[[ Dataset entries open ]]
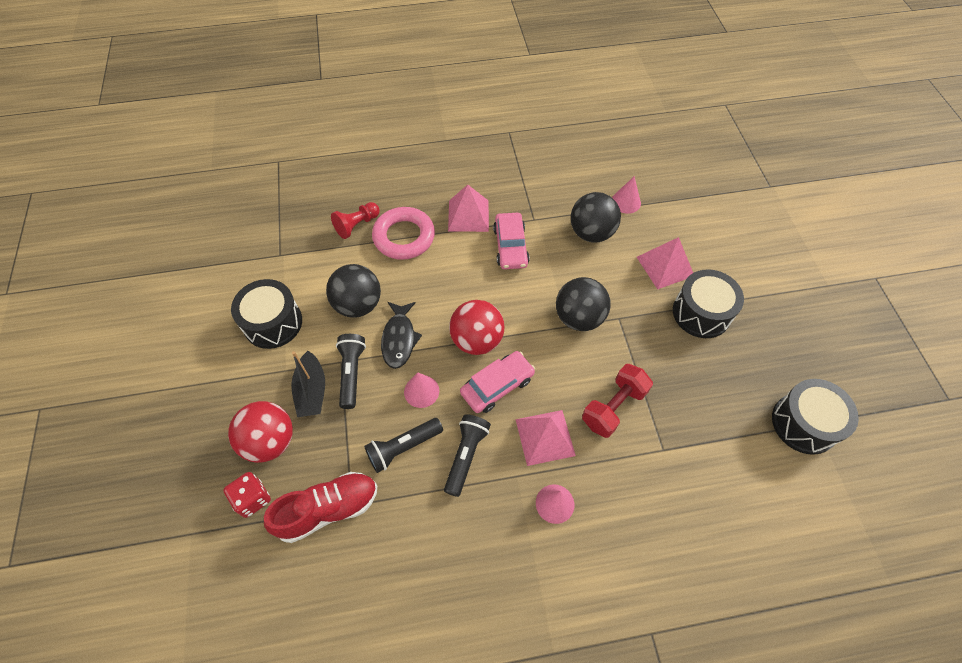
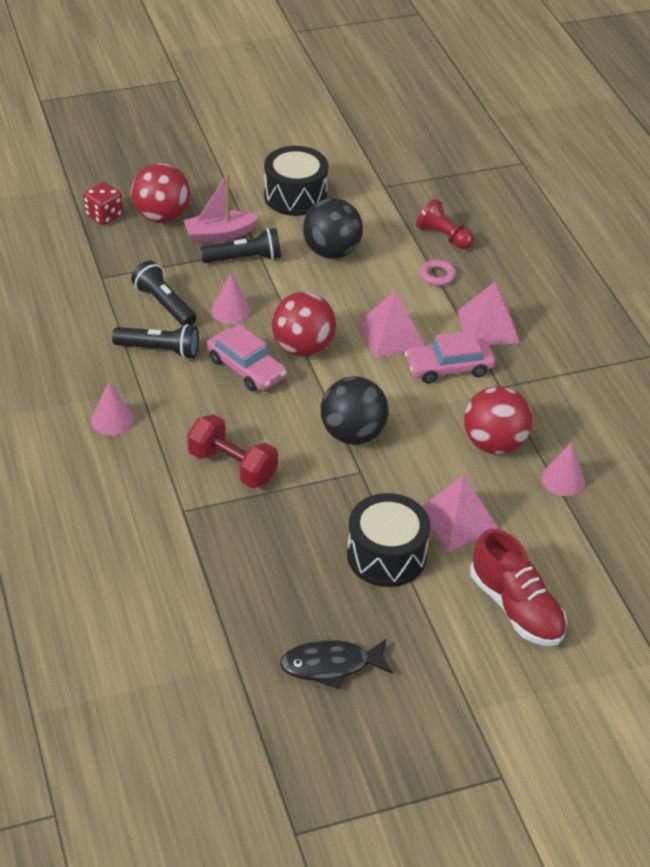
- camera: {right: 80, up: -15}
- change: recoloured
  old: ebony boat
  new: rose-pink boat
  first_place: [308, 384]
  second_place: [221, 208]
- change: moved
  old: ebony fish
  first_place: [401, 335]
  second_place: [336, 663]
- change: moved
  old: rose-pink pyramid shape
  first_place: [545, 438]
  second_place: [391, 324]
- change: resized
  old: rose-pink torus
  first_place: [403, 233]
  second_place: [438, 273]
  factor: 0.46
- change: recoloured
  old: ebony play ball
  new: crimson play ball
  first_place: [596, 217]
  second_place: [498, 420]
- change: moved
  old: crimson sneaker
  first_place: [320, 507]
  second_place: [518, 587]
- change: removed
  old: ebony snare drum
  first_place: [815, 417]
[[ Dataset entries closed ]]
Only the lines from the one holding "old: ebony play ball" to the end of the material are wanted, each transcribed exactly.

  old: ebony play ball
  new: crimson play ball
  first_place: [596, 217]
  second_place: [498, 420]
- change: moved
  old: crimson sneaker
  first_place: [320, 507]
  second_place: [518, 587]
- change: removed
  old: ebony snare drum
  first_place: [815, 417]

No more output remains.